[Opening Data for processing section]
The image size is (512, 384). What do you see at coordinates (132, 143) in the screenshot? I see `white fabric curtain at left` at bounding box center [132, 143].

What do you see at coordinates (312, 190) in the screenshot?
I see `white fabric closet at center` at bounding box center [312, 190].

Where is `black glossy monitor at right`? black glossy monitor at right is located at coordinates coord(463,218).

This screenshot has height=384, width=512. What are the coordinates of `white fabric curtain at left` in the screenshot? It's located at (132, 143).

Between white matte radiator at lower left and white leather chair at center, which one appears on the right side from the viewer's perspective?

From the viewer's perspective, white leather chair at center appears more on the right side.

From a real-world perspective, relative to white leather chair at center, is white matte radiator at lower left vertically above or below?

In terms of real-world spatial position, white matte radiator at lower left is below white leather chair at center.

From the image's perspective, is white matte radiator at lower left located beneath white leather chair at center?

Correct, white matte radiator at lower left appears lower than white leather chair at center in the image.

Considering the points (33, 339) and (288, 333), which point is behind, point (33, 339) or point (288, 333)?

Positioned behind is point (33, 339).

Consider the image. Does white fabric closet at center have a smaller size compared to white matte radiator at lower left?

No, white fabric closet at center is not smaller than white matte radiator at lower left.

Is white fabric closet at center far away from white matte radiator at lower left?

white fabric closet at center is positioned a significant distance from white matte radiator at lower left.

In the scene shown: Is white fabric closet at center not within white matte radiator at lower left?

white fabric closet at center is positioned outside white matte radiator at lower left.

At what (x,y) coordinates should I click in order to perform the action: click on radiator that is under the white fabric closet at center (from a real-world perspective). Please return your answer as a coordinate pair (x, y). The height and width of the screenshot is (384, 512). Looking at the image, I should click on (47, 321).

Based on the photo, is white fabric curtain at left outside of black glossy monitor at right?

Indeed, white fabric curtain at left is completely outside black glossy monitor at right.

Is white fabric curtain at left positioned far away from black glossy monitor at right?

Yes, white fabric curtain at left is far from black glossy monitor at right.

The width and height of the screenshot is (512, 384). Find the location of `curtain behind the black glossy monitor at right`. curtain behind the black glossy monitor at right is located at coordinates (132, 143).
[Closing Data for processing section]
▸ Your task:
Print all of the records above again, word for word and line for line, leaving nothing out.

▸ Task answer:
The image size is (512, 384). What do you see at coordinates (132, 143) in the screenshot? I see `white fabric curtain at left` at bounding box center [132, 143].

What do you see at coordinates (312, 190) in the screenshot?
I see `white fabric closet at center` at bounding box center [312, 190].

Where is `black glossy monitor at right`? black glossy monitor at right is located at coordinates coord(463,218).

This screenshot has height=384, width=512. What are the coordinates of `white fabric curtain at left` in the screenshot? It's located at (132, 143).

Between white matte radiator at lower left and white leather chair at center, which one appears on the right side from the viewer's perspective?

From the viewer's perspective, white leather chair at center appears more on the right side.

From a real-world perspective, relative to white leather chair at center, is white matte radiator at lower left vertically above or below?

In terms of real-world spatial position, white matte radiator at lower left is below white leather chair at center.

From the image's perspective, is white matte radiator at lower left located beneath white leather chair at center?

Correct, white matte radiator at lower left appears lower than white leather chair at center in the image.

Considering the points (33, 339) and (288, 333), which point is behind, point (33, 339) or point (288, 333)?

Positioned behind is point (33, 339).

Consider the image. Does white fabric closet at center have a smaller size compared to white matte radiator at lower left?

No, white fabric closet at center is not smaller than white matte radiator at lower left.

Is white fabric closet at center far away from white matte radiator at lower left?

white fabric closet at center is positioned a significant distance from white matte radiator at lower left.

In the scene shown: Is white fabric closet at center not within white matte radiator at lower left?

white fabric closet at center is positioned outside white matte radiator at lower left.

At what (x,y) coordinates should I click in order to perform the action: click on radiator that is under the white fabric closet at center (from a real-world perspective). Please return your answer as a coordinate pair (x, y). The height and width of the screenshot is (384, 512). Looking at the image, I should click on (47, 321).

Based on the photo, is white fabric curtain at left outside of black glossy monitor at right?

Indeed, white fabric curtain at left is completely outside black glossy monitor at right.

Is white fabric curtain at left positioned far away from black glossy monitor at right?

Yes, white fabric curtain at left is far from black glossy monitor at right.

The width and height of the screenshot is (512, 384). Find the location of `curtain behind the black glossy monitor at right`. curtain behind the black glossy monitor at right is located at coordinates (132, 143).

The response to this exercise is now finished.